- [AIM OF THE EXERCISE]:
Copy out and return the lines from the one holding "JOY2 pin SW: D3 -> RX" to the end of the listing below, both included, omitting the pictures.

BEGIN GIVEN ENTRIES

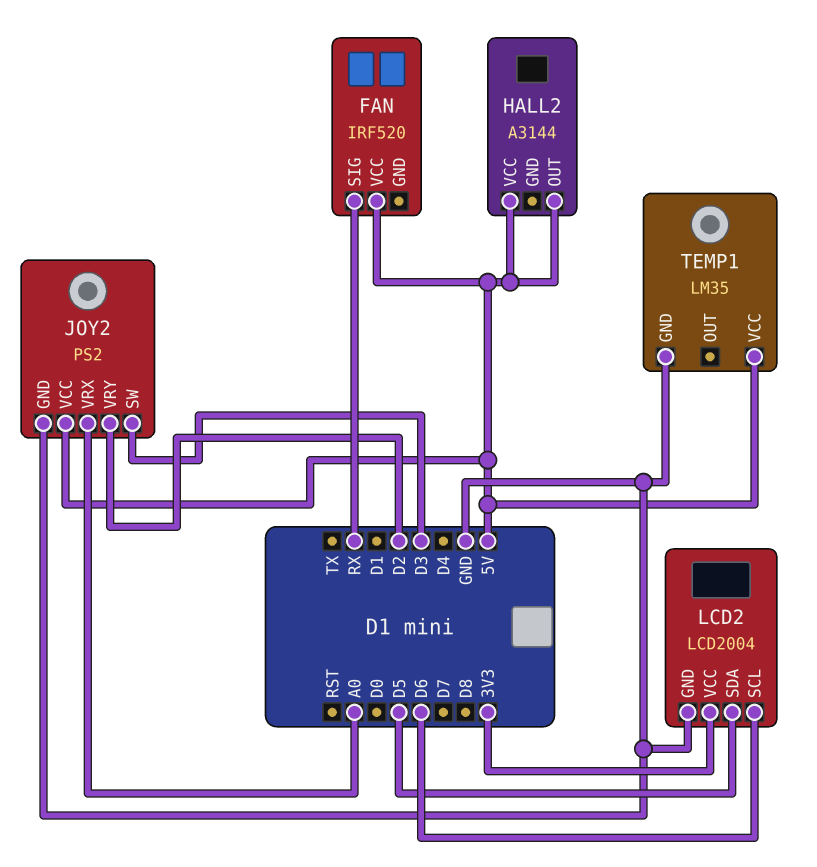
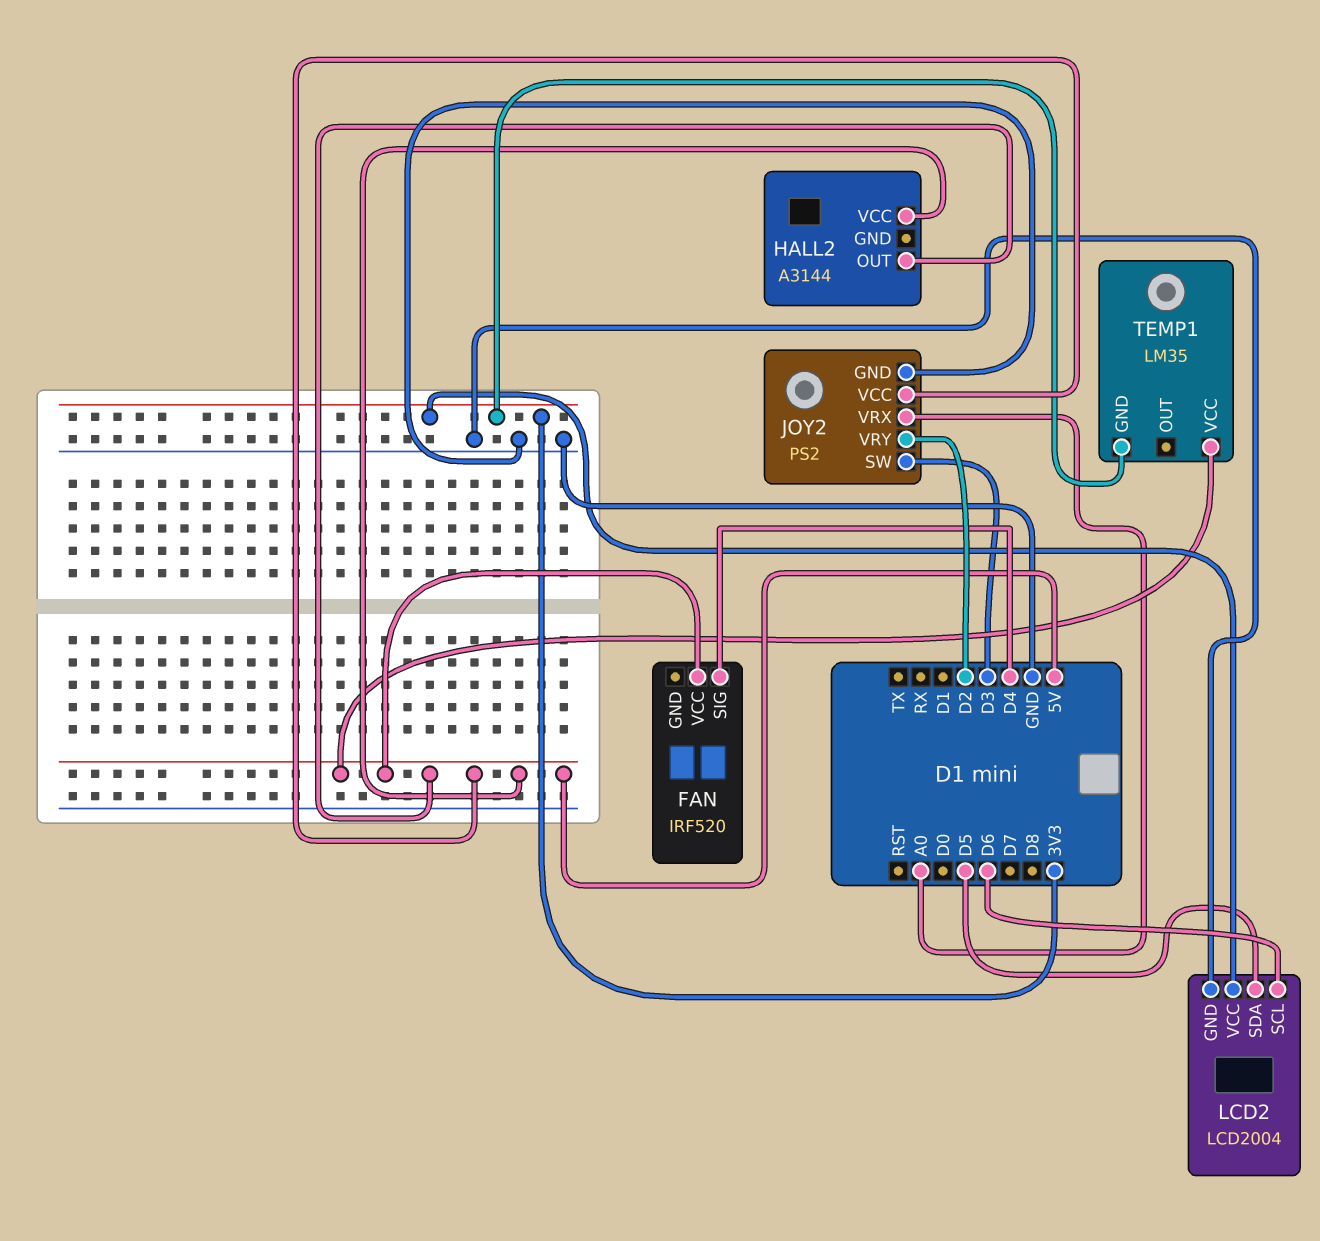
FAN pin SIG: RX -> D4
TEMP1 pin GND: GND -> 3V3

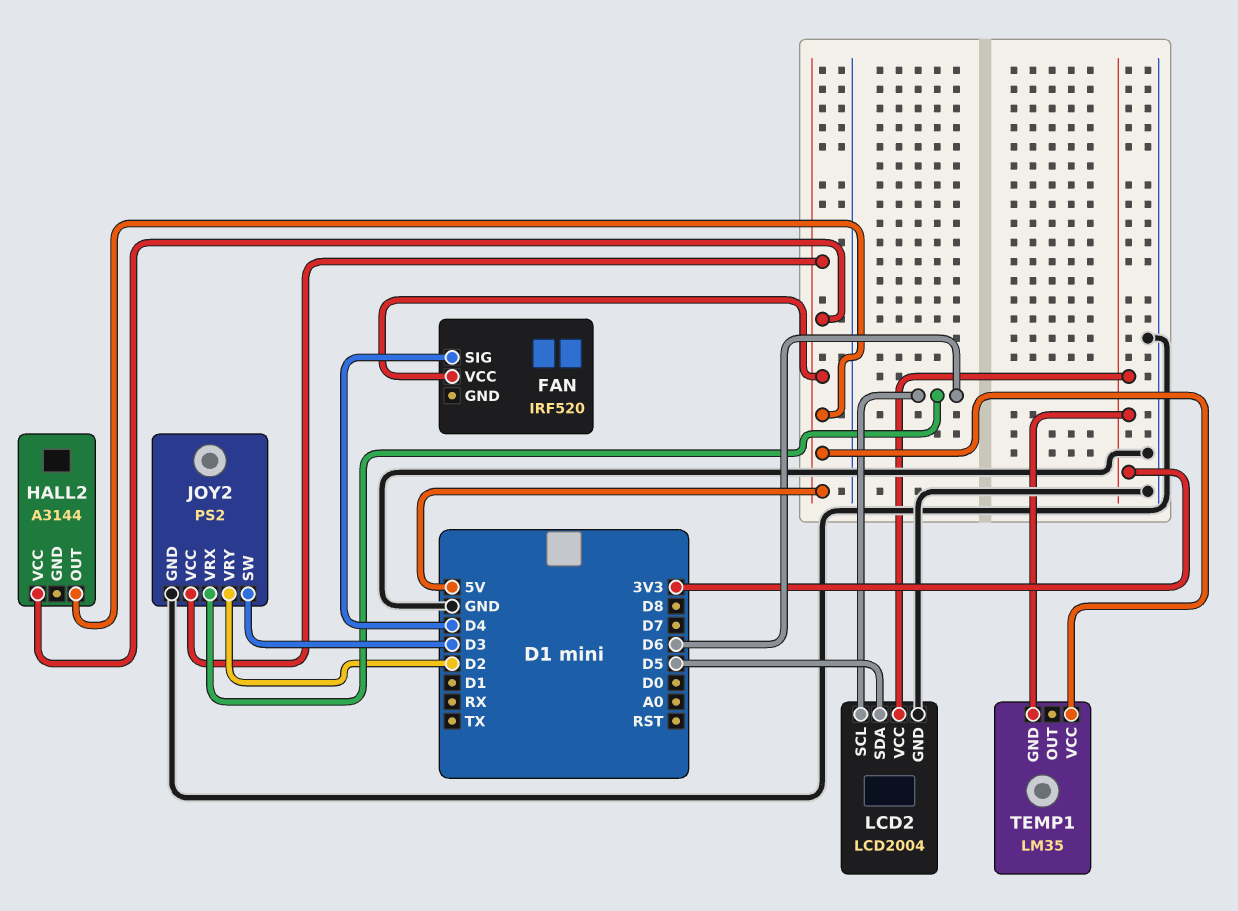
JOY2 pin VRX: A0 -> D6

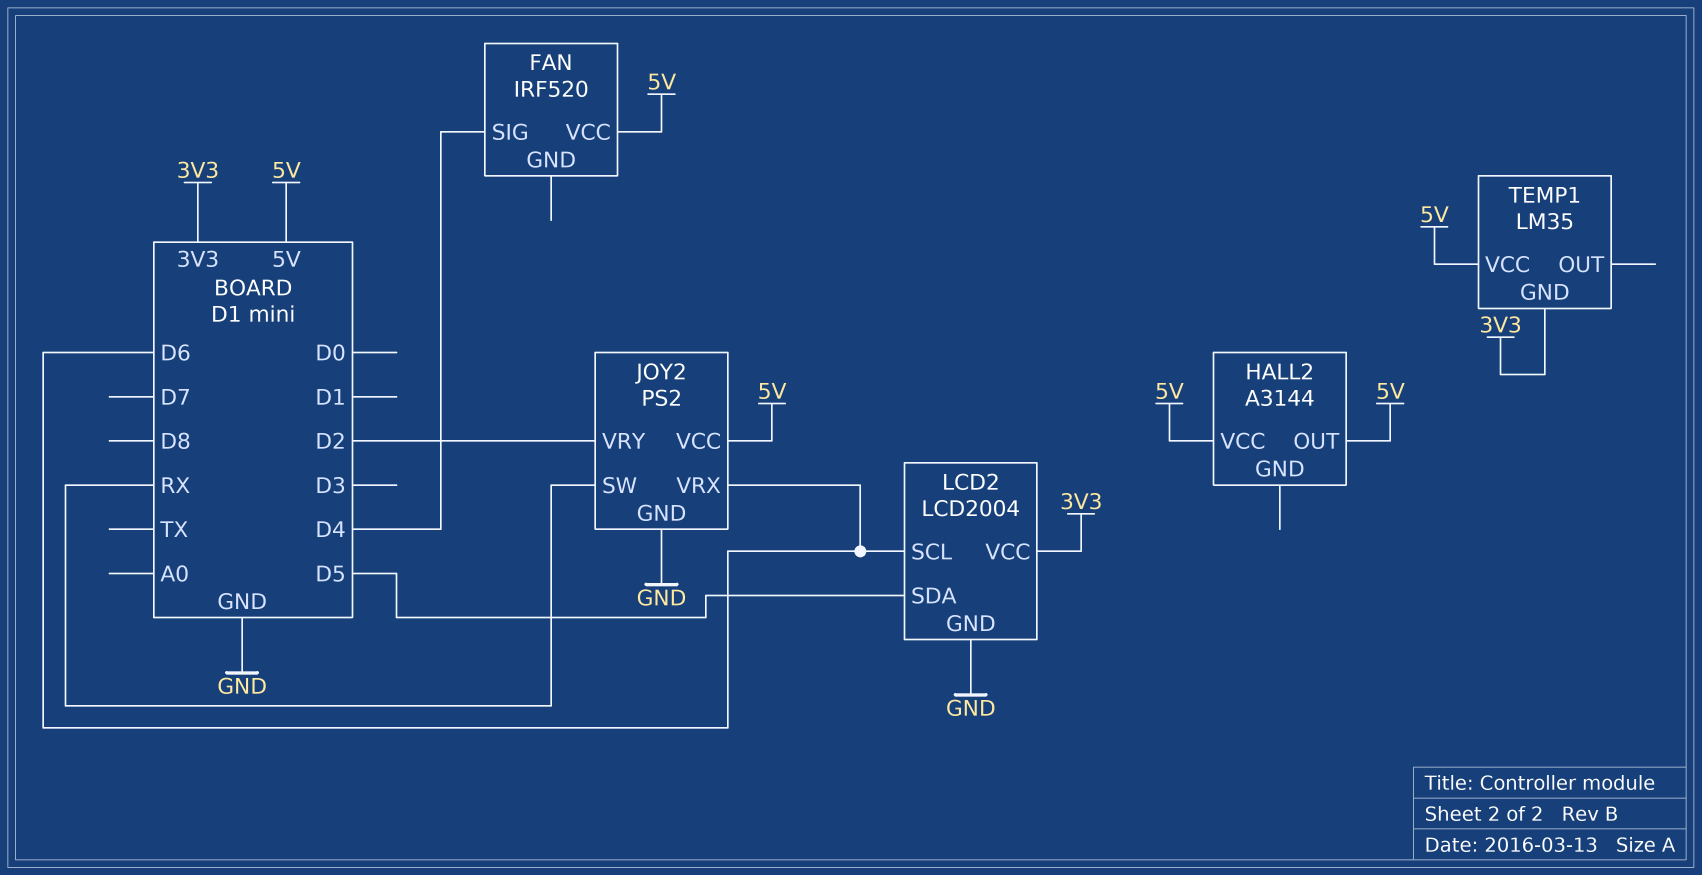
JOY2 pin SW: D3 -> RX

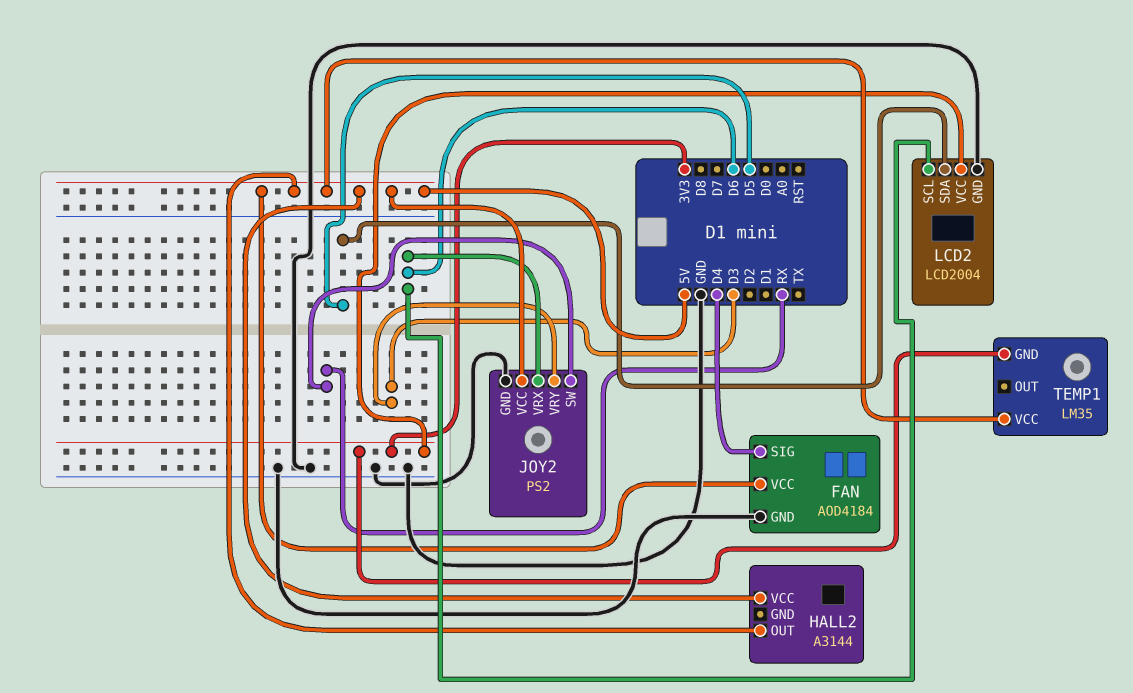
FAN: IRF520 -> AOD4184
FAN pin GND: none -> GND
JOY2 pin VRY: D2 -> D3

END GIVEN ENTRIES

- [EXERCISE SOLUTION]:
JOY2 pin SW: D3 -> RX

FAN: IRF520 -> AOD4184
FAN pin GND: none -> GND
JOY2 pin VRY: D2 -> D3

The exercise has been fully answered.